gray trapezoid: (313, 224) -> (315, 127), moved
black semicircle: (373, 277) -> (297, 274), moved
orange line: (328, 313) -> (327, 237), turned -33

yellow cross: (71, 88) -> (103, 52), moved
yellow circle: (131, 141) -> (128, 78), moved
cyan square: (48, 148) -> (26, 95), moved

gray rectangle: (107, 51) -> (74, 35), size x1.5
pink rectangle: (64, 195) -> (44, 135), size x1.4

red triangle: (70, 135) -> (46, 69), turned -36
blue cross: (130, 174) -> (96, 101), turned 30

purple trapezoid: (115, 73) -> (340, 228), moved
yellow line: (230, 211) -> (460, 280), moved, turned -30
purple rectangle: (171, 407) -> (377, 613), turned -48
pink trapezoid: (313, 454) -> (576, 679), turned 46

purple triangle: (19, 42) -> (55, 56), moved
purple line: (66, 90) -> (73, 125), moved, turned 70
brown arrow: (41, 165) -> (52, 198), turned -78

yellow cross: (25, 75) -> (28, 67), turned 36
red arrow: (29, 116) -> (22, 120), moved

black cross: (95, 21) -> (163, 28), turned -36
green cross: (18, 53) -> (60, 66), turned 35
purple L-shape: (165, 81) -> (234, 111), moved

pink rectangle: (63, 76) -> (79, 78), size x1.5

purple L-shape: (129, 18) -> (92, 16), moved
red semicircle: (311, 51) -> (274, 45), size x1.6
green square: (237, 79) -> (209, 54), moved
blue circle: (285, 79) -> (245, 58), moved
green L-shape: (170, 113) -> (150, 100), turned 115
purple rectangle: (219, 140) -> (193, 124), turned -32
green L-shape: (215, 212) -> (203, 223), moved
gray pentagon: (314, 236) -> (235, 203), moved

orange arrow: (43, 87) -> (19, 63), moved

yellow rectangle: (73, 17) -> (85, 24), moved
------------------------------------------------------------------------
Look for the word "semicircle" throughout the material above and copy every line that has it.

- _Reply_:
black semicircle: (373, 277) -> (297, 274), moved
red semicircle: (311, 51) -> (274, 45), size x1.6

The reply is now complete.